* What you should do: All records are to be retyped faithfully and completely.

--- Study material ---

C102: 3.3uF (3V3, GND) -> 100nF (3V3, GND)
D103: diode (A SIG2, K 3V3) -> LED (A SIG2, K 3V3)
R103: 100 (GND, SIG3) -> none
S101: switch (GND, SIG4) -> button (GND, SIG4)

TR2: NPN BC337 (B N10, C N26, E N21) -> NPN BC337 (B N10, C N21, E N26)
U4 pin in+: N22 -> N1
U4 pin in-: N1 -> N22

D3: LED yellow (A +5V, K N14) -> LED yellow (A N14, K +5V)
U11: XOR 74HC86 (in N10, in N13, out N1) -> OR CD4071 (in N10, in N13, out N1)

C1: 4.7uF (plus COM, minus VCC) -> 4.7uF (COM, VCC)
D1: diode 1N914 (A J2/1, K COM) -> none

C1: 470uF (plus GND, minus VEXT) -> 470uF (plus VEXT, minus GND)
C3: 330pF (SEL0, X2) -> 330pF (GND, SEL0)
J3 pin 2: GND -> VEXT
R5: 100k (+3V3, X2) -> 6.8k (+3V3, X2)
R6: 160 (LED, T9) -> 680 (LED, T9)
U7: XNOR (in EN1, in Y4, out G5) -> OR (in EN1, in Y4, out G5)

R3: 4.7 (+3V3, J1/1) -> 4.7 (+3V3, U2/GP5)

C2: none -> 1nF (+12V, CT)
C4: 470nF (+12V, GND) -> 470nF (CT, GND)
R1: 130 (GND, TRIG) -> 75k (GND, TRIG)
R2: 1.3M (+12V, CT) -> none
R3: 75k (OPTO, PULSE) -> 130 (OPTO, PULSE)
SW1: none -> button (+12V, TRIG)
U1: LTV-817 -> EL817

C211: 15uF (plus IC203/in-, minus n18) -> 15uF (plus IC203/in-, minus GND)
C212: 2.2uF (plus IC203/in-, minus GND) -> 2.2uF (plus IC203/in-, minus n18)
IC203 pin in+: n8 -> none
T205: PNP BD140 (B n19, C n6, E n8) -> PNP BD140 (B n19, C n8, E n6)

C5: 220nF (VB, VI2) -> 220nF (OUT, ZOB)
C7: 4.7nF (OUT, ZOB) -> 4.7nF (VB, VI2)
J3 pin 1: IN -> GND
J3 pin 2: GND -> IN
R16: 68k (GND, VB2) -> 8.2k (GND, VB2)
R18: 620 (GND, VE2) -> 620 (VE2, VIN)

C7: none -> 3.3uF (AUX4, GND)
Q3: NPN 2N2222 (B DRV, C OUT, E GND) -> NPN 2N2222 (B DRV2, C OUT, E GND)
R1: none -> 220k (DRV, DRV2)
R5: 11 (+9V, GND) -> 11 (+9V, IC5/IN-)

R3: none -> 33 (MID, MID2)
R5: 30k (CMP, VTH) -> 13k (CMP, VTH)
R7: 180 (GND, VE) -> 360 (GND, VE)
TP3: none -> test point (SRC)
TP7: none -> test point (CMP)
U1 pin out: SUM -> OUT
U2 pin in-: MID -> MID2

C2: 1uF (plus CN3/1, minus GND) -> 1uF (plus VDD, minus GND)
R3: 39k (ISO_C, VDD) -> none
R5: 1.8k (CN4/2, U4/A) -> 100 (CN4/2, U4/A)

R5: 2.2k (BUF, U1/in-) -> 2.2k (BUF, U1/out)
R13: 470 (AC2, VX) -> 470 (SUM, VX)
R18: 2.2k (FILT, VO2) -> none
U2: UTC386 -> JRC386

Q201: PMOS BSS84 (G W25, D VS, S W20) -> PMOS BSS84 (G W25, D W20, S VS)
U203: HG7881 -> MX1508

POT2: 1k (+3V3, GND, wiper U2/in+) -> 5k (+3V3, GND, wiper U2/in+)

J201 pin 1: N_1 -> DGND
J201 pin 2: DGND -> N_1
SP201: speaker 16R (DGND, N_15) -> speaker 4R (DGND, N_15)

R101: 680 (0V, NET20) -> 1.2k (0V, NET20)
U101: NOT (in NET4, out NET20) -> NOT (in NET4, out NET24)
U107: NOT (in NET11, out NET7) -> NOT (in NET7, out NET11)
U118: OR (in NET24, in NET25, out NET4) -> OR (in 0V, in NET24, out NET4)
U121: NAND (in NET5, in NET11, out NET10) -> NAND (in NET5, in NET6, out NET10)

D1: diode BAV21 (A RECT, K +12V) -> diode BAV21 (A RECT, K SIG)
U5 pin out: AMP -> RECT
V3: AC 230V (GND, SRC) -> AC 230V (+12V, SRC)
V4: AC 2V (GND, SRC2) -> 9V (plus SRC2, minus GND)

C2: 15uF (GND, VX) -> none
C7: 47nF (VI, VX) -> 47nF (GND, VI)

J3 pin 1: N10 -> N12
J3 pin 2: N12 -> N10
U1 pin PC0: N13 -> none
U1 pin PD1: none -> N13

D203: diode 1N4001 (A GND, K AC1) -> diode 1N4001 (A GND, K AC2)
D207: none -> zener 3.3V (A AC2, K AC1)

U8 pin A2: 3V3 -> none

---

* Response to the task:
C102: 3.3uF (3V3, GND) -> 100nF (3V3, GND)
D103: diode (A SIG2, K 3V3) -> LED (A SIG2, K 3V3)
R103: 100 (GND, SIG3) -> none
S101: switch (GND, SIG4) -> button (GND, SIG4)

TR2: NPN BC337 (B N10, C N26, E N21) -> NPN BC337 (B N10, C N21, E N26)
U4 pin in+: N22 -> N1
U4 pin in-: N1 -> N22

D3: LED yellow (A +5V, K N14) -> LED yellow (A N14, K +5V)
U11: XOR 74HC86 (in N10, in N13, out N1) -> OR CD4071 (in N10, in N13, out N1)

C1: 4.7uF (plus COM, minus VCC) -> 4.7uF (COM, VCC)
D1: diode 1N914 (A J2/1, K COM) -> none

C1: 470uF (plus GND, minus VEXT) -> 470uF (plus VEXT, minus GND)
C3: 330pF (SEL0, X2) -> 330pF (GND, SEL0)
J3 pin 2: GND -> VEXT
R5: 100k (+3V3, X2) -> 6.8k (+3V3, X2)
R6: 160 (LED, T9) -> 680 (LED, T9)
U7: XNOR (in EN1, in Y4, out G5) -> OR (in EN1, in Y4, out G5)

R3: 4.7 (+3V3, J1/1) -> 4.7 (+3V3, U2/GP5)

C2: none -> 1nF (+12V, CT)
C4: 470nF (+12V, GND) -> 470nF (CT, GND)
R1: 130 (GND, TRIG) -> 75k (GND, TRIG)
R2: 1.3M (+12V, CT) -> none
R3: 75k (OPTO, PULSE) -> 130 (OPTO, PULSE)
SW1: none -> button (+12V, TRIG)
U1: LTV-817 -> EL817

C211: 15uF (plus IC203/in-, minus n18) -> 15uF (plus IC203/in-, minus GND)
C212: 2.2uF (plus IC203/in-, minus GND) -> 2.2uF (plus IC203/in-, minus n18)
IC203 pin in+: n8 -> none
T205: PNP BD140 (B n19, C n6, E n8) -> PNP BD140 (B n19, C n8, E n6)

C5: 220nF (VB, VI2) -> 220nF (OUT, ZOB)
C7: 4.7nF (OUT, ZOB) -> 4.7nF (VB, VI2)
J3 pin 1: IN -> GND
J3 pin 2: GND -> IN
R16: 68k (GND, VB2) -> 8.2k (GND, VB2)
R18: 620 (GND, VE2) -> 620 (VE2, VIN)

C7: none -> 3.3uF (AUX4, GND)
Q3: NPN 2N2222 (B DRV, C OUT, E GND) -> NPN 2N2222 (B DRV2, C OUT, E GND)
R1: none -> 220k (DRV, DRV2)
R5: 11 (+9V, GND) -> 11 (+9V, IC5/IN-)

R3: none -> 33 (MID, MID2)
R5: 30k (CMP, VTH) -> 13k (CMP, VTH)
R7: 180 (GND, VE) -> 360 (GND, VE)
TP3: none -> test point (SRC)
TP7: none -> test point (CMP)
U1 pin out: SUM -> OUT
U2 pin in-: MID -> MID2

C2: 1uF (plus CN3/1, minus GND) -> 1uF (plus VDD, minus GND)
R3: 39k (ISO_C, VDD) -> none
R5: 1.8k (CN4/2, U4/A) -> 100 (CN4/2, U4/A)

R5: 2.2k (BUF, U1/in-) -> 2.2k (BUF, U1/out)
R13: 470 (AC2, VX) -> 470 (SUM, VX)
R18: 2.2k (FILT, VO2) -> none
U2: UTC386 -> JRC386

Q201: PMOS BSS84 (G W25, D VS, S W20) -> PMOS BSS84 (G W25, D W20, S VS)
U203: HG7881 -> MX1508

POT2: 1k (+3V3, GND, wiper U2/in+) -> 5k (+3V3, GND, wiper U2/in+)

J201 pin 1: N_1 -> DGND
J201 pin 2: DGND -> N_1
SP201: speaker 16R (DGND, N_15) -> speaker 4R (DGND, N_15)

R101: 680 (0V, NET20) -> 1.2k (0V, NET20)
U101: NOT (in NET4, out NET20) -> NOT (in NET4, out NET24)
U107: NOT (in NET11, out NET7) -> NOT (in NET7, out NET11)
U118: OR (in NET24, in NET25, out NET4) -> OR (in 0V, in NET24, out NET4)
U121: NAND (in NET5, in NET11, out NET10) -> NAND (in NET5, in NET6, out NET10)

D1: diode BAV21 (A RECT, K +12V) -> diode BAV21 (A RECT, K SIG)
U5 pin out: AMP -> RECT
V3: AC 230V (GND, SRC) -> AC 230V (+12V, SRC)
V4: AC 2V (GND, SRC2) -> 9V (plus SRC2, minus GND)

C2: 15uF (GND, VX) -> none
C7: 47nF (VI, VX) -> 47nF (GND, VI)

J3 pin 1: N10 -> N12
J3 pin 2: N12 -> N10
U1 pin PC0: N13 -> none
U1 pin PD1: none -> N13

D203: diode 1N4001 (A GND, K AC1) -> diode 1N4001 (A GND, K AC2)
D207: none -> zener 3.3V (A AC2, K AC1)

U8 pin A2: 3V3 -> none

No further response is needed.